■ Supplied entries

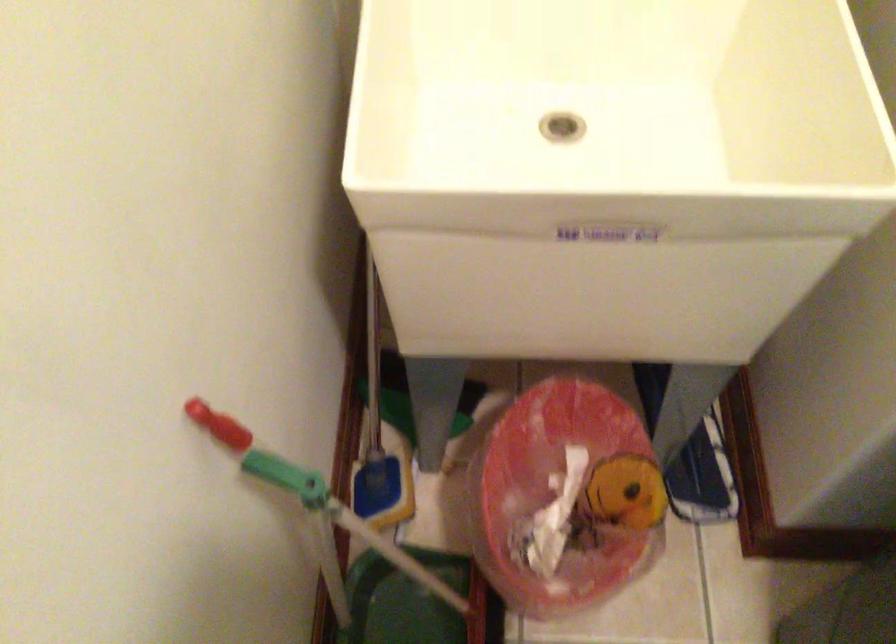
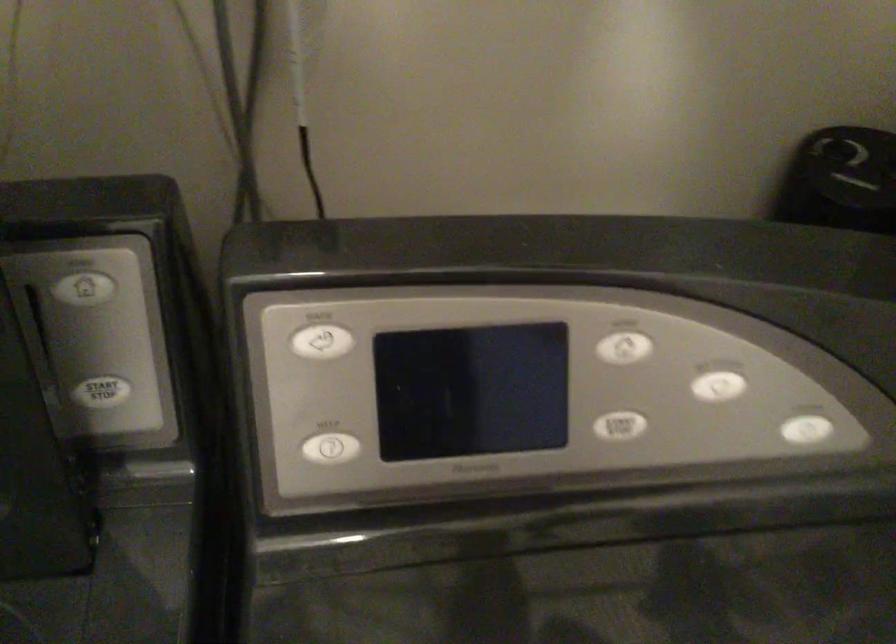
First-person continuous shooting, in which direction is the camera rotating?

The camera rotated toward right-down.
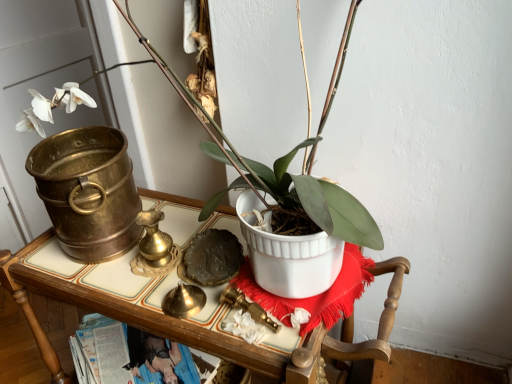
Describe the element at coordinates (197, 325) in the screenshot. I see `white ceramic pot at center` at that location.

Where is `white ceramic pot at center`? Image resolution: width=512 pixels, height=384 pixels. white ceramic pot at center is located at coordinates (197, 325).

Identify the location of white matte pot at center. The width and height of the screenshot is (512, 384). (295, 203).

What do you see at coordinates (295, 203) in the screenshot? The image size is (512, 384). I see `white matte pot at center` at bounding box center [295, 203].

Measure the distance between white matte pot at center and camera.

A distance of 24.55 inches exists between white matte pot at center and camera.

This screenshot has height=384, width=512. Find the location of `white ceramic pot at center`. white ceramic pot at center is located at coordinates (197, 325).

Visually, is white ceramic pot at center positioned to the left or to the right of white matte pot at center?

In the image, white ceramic pot at center appears on the left side of white matte pot at center.

Is white ceramic pot at center further to camera compared to white matte pot at center?

Yes, it is.

Which is closer to the camera, [155,313] or [343,196]?

The point [343,196] is in front.

From the picture: From the image's perspective, is white ceramic pot at center beneath white matte pot at center?

Yes, from the image's perspective, white ceramic pot at center is below white matte pot at center.

From a real-world perspective, is white ceramic pot at center physically located above or below white matte pot at center?

white ceramic pot at center is situated lower than white matte pot at center in the real world.

Between white ceramic pot at center and white matte pot at center, which one has smaller width?

Thinner between the two is white matte pot at center.

In terms of height, does white ceramic pot at center look taller or shorter compared to white matte pot at center?

In the image, white ceramic pot at center appears to be taller than white matte pot at center.

Can you confirm if white ceramic pot at center is bigger than white matte pot at center?

Correct, white ceramic pot at center is larger in size than white matte pot at center.

Is white ceramic pot at center surrounding white matte pot at center?

No, white matte pot at center is not surrounded by white ceramic pot at center.

Does white ceramic pot at center touch white matte pot at center?

white ceramic pot at center and white matte pot at center are not in contact.

Is white ceramic pot at center facing towards white matte pot at center?

No, white ceramic pot at center is not aimed at white matte pot at center.

What's the angular difference between white ceramic pot at center and white matte pot at center's facing directions?

They differ by 3.77 degrees in their facing directions.

Measure the distance from white ceramic pot at center to white matte pot at center.

9.29 inches.

Find the location of `furniture below the white matte pot at center (from the image's perspective)`. furniture below the white matte pot at center (from the image's perspective) is located at coordinates (197, 325).

Visually, is white matte pot at center positioned to the left or to the right of white ceramic pot at center?

Based on their positions, white matte pot at center is located to the right of white ceramic pot at center.

Which is in front, white matte pot at center or white ceramic pot at center?

white matte pot at center is in front.

Which is behind, point (307, 178) or point (259, 358)?

The point (307, 178) is more distant.

From the image's perspective, is white matte pot at center located above or below white ceramic pot at center?

Clearly, from the image's perspective, white matte pot at center is above white ceramic pot at center.

From a real-world perspective, is white matte pot at center positioned over white ceramic pot at center based on gravity?

Yes, from a real-world perspective, white matte pot at center is over white ceramic pot at center

Is white matte pot at center wider than white ceramic pot at center?

No, white matte pot at center is not wider than white ceramic pot at center.

Between white matte pot at center and white ceramic pot at center, which one has more height?

white ceramic pot at center.

Can you confirm if white matte pot at center is bigger than white ceramic pot at center?

Actually, white matte pot at center might be smaller than white ceramic pot at center.

Is white ceramic pot at center completely or partially inside white matte pot at center?

That's incorrect, white ceramic pot at center is not inside white matte pot at center.

Is white matte pot at center beside white ceramic pot at center?

No, white matte pot at center is not with white ceramic pot at center.

Is white matte pot at center positioned with its back to white ceramic pot at center?

No, white matte pot at center is not facing away from white ceramic pot at center.

How different are the orientations of white matte pot at center and white ceramic pot at center in degrees?

3.77 degrees separate the facing orientations of white matte pot at center and white ceramic pot at center.

How much distance is there between white matte pot at center and white ceramic pot at center?

white matte pot at center and white ceramic pot at center are 23.60 centimeters apart.

Where is `houseplant above the white ceramic pot at center (from the image's perspective)`? houseplant above the white ceramic pot at center (from the image's perspective) is located at coordinates (295, 203).

Identify the location of houseplant above the white ceramic pot at center (from a real-world perspective). (295, 203).

Identify the location of houseplant in front of the white ceramic pot at center. This screenshot has height=384, width=512. (295, 203).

■ The task
Copy out all of the material above verbatim, leaving out the pictures.

■ Solution to this task
First-person continuous shooting, in which direction is the camera rotating?

The camera rotated toward right-down.
Describe the element at coordinates (197, 325) in the screenshot. I see `white ceramic pot at center` at that location.

Where is `white ceramic pot at center`? Image resolution: width=512 pixels, height=384 pixels. white ceramic pot at center is located at coordinates (197, 325).

Identify the location of white matte pot at center. The width and height of the screenshot is (512, 384). (295, 203).

What do you see at coordinates (295, 203) in the screenshot? The image size is (512, 384). I see `white matte pot at center` at bounding box center [295, 203].

Measure the distance between white matte pot at center and camera.

A distance of 24.55 inches exists between white matte pot at center and camera.

This screenshot has height=384, width=512. Find the location of `white ceramic pot at center`. white ceramic pot at center is located at coordinates (197, 325).

Visually, is white ceramic pot at center positioned to the left or to the right of white matte pot at center?

In the image, white ceramic pot at center appears on the left side of white matte pot at center.

Is white ceramic pot at center further to camera compared to white matte pot at center?

Yes, it is.

Which is closer to the camera, [155,313] or [343,196]?

The point [343,196] is in front.

From the picture: From the image's perspective, is white ceramic pot at center beneath white matte pot at center?

Yes, from the image's perspective, white ceramic pot at center is below white matte pot at center.

From a real-world perspective, is white ceramic pot at center physically located above or below white matte pot at center?

white ceramic pot at center is situated lower than white matte pot at center in the real world.

Between white ceramic pot at center and white matte pot at center, which one has smaller width?

Thinner between the two is white matte pot at center.

In terms of height, does white ceramic pot at center look taller or shorter compared to white matte pot at center?

In the image, white ceramic pot at center appears to be taller than white matte pot at center.

Can you confirm if white ceramic pot at center is bigger than white matte pot at center?

Correct, white ceramic pot at center is larger in size than white matte pot at center.

Is white ceramic pot at center surrounding white matte pot at center?

No, white matte pot at center is not surrounded by white ceramic pot at center.

Does white ceramic pot at center touch white matte pot at center?

white ceramic pot at center and white matte pot at center are not in contact.

Is white ceramic pot at center facing towards white matte pot at center?

No, white ceramic pot at center is not aimed at white matte pot at center.

What's the angular difference between white ceramic pot at center and white matte pot at center's facing directions?

They differ by 3.77 degrees in their facing directions.

Measure the distance from white ceramic pot at center to white matte pot at center.

9.29 inches.

Find the location of `furniture below the white matte pot at center (from the image's perspective)`. furniture below the white matte pot at center (from the image's perspective) is located at coordinates (197, 325).

Visually, is white matte pot at center positioned to the left or to the right of white ceramic pot at center?

Based on their positions, white matte pot at center is located to the right of white ceramic pot at center.

Which is in front, white matte pot at center or white ceramic pot at center?

white matte pot at center is in front.

Which is behind, point (307, 178) or point (259, 358)?

The point (307, 178) is more distant.

From the image's perspective, is white matte pot at center located above or below white ceramic pot at center?

Clearly, from the image's perspective, white matte pot at center is above white ceramic pot at center.

From a real-world perspective, is white matte pot at center positioned over white ceramic pot at center based on gravity?

Yes, from a real-world perspective, white matte pot at center is over white ceramic pot at center

Is white matte pot at center wider than white ceramic pot at center?

No, white matte pot at center is not wider than white ceramic pot at center.

Between white matte pot at center and white ceramic pot at center, which one has more height?

white ceramic pot at center.

Can you confirm if white matte pot at center is bigger than white ceramic pot at center?

Actually, white matte pot at center might be smaller than white ceramic pot at center.

Is white ceramic pot at center completely or partially inside white matte pot at center?

That's incorrect, white ceramic pot at center is not inside white matte pot at center.

Is white matte pot at center beside white ceramic pot at center?

No, white matte pot at center is not with white ceramic pot at center.

Is white matte pot at center positioned with its back to white ceramic pot at center?

No, white matte pot at center is not facing away from white ceramic pot at center.

How different are the orientations of white matte pot at center and white ceramic pot at center in degrees?

3.77 degrees separate the facing orientations of white matte pot at center and white ceramic pot at center.

How much distance is there between white matte pot at center and white ceramic pot at center?

white matte pot at center and white ceramic pot at center are 23.60 centimeters apart.

Where is `houseplant above the white ceramic pot at center (from the image's perspective)`? houseplant above the white ceramic pot at center (from the image's perspective) is located at coordinates (295, 203).

Identify the location of houseplant above the white ceramic pot at center (from a real-world perspective). (295, 203).

Identify the location of houseplant in front of the white ceramic pot at center. This screenshot has height=384, width=512. (295, 203).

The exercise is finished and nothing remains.